■ Task inputs

- - -

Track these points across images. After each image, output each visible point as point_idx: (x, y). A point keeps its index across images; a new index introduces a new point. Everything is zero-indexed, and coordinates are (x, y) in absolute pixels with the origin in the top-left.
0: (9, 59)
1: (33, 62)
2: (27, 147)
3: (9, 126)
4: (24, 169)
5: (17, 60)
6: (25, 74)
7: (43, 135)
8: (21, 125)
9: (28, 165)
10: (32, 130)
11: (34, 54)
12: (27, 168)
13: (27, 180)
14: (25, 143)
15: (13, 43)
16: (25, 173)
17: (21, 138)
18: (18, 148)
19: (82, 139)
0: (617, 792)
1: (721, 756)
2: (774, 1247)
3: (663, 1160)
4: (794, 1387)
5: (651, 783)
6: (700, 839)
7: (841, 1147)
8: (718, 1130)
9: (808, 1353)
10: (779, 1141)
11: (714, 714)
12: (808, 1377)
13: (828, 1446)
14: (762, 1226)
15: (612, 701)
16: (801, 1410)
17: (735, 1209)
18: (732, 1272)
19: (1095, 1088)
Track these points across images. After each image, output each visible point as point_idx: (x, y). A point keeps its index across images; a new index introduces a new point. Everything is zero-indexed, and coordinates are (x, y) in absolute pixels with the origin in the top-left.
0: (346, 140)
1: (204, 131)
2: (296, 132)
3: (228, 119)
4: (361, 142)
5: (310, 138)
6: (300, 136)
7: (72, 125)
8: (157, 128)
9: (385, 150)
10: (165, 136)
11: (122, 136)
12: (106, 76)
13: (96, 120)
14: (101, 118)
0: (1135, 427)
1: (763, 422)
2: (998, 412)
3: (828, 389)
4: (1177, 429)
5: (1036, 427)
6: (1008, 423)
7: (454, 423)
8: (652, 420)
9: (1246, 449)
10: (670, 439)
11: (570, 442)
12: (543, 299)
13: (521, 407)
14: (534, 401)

- - -

■ Your instructions
Copy the whole listing above line for line, without changing a single character.

■ Solution to this task
Track these points across images. After each image, output each visible point as point_idx: (x, y). A point keeps its index across images; a new index introduces a new point. Everything is zero-indexed, and coordinates are (x, y) in absolute pixels with the origin in the top-left.
0: (9, 59)
1: (33, 62)
2: (27, 147)
3: (9, 126)
4: (24, 169)
5: (17, 60)
6: (25, 74)
7: (43, 135)
8: (21, 125)
9: (28, 165)
10: (32, 130)
11: (34, 54)
12: (27, 168)
13: (27, 180)
14: (25, 143)
15: (13, 43)
16: (25, 173)
17: (21, 138)
18: (18, 148)
19: (82, 139)
0: (617, 792)
1: (721, 756)
2: (774, 1247)
3: (663, 1160)
4: (794, 1387)
5: (651, 783)
6: (700, 839)
7: (841, 1147)
8: (718, 1130)
9: (808, 1353)
10: (779, 1141)
11: (714, 714)
12: (808, 1377)
13: (828, 1446)
14: (762, 1226)
15: (612, 701)
16: (801, 1410)
17: (735, 1209)
18: (732, 1272)
19: (1095, 1088)
Track these points across images. After each image, output each visible point as point_idx: (x, y). A point keeps its index across images; a new index introduces a new point. Everything is zero-indexed, and coordinates are (x, y) in absolute pixels with the origin in the top-left.
0: (346, 140)
1: (204, 131)
2: (296, 132)
3: (228, 119)
4: (361, 142)
5: (310, 138)
6: (300, 136)
7: (72, 125)
8: (157, 128)
9: (385, 150)
10: (165, 136)
11: (122, 136)
12: (106, 76)
13: (96, 120)
14: (101, 118)
0: (1135, 427)
1: (763, 422)
2: (998, 412)
3: (828, 389)
4: (1177, 429)
5: (1036, 427)
6: (1008, 423)
7: (454, 423)
8: (652, 420)
9: (1246, 449)
10: (670, 439)
11: (570, 442)
12: (543, 299)
13: (521, 407)
14: (534, 401)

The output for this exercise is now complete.